- ACTION ITEM -
Look through the listing below and count the lines holding "plus". Reply with the number alone.

- TASK DATA -
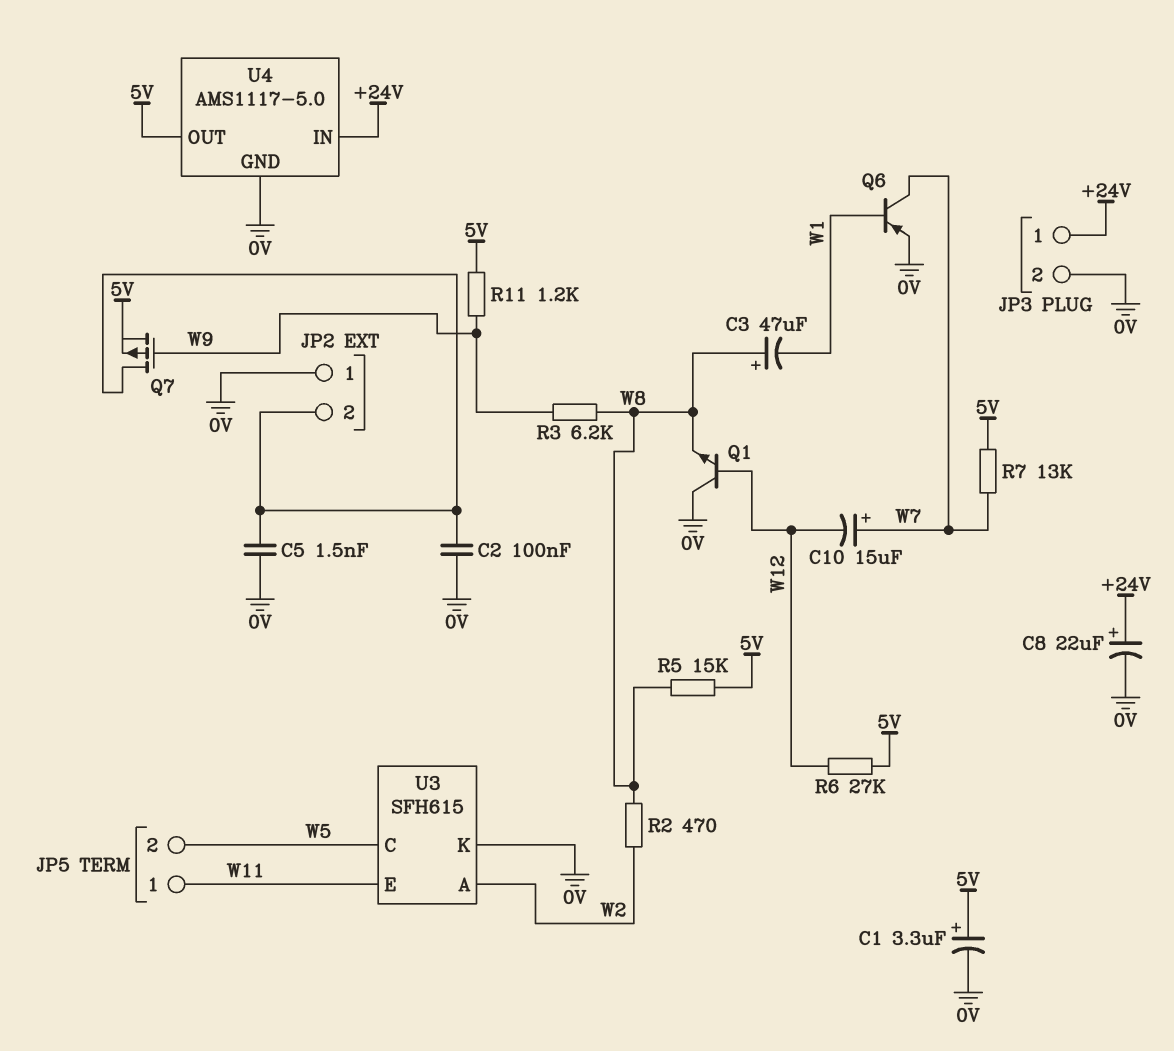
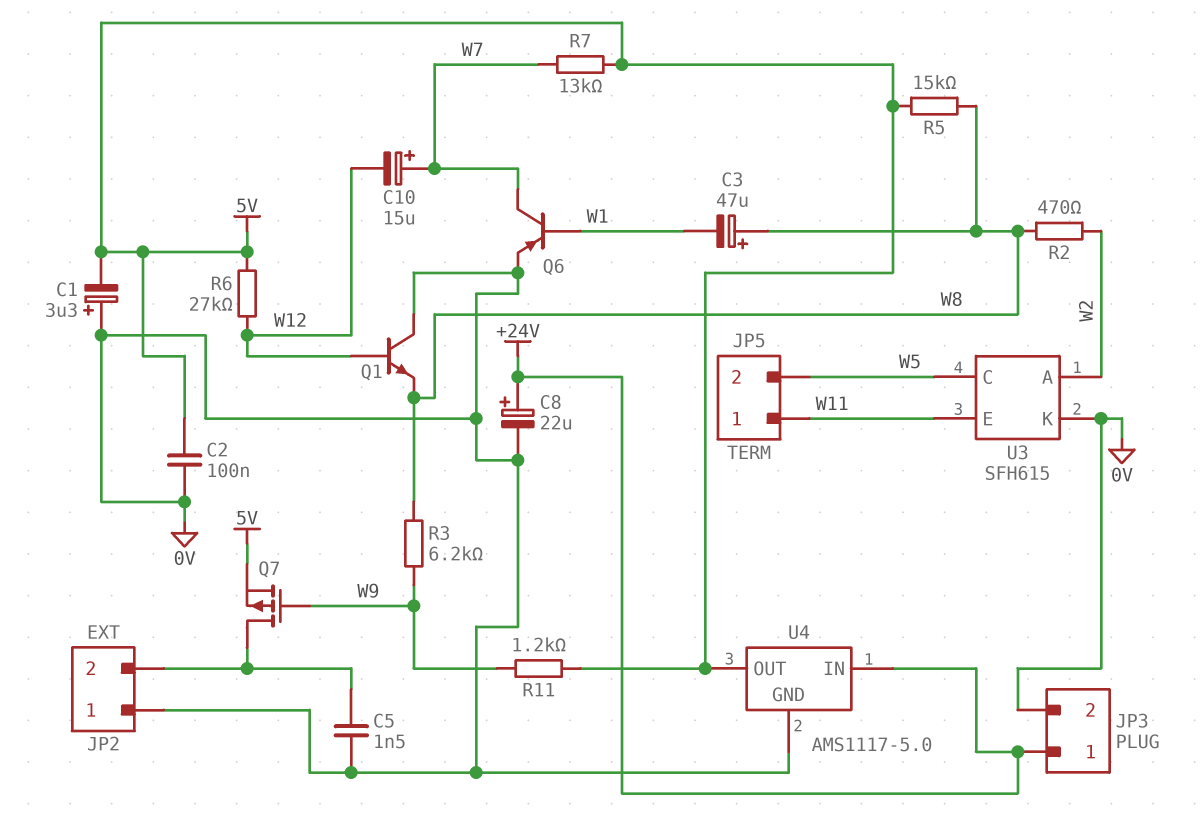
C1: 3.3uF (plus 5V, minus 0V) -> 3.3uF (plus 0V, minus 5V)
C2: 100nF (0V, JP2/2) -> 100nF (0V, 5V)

...

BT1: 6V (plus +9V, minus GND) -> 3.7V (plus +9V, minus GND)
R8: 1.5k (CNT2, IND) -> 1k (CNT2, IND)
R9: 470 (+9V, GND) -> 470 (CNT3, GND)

- EXERCISE ANSWER -
2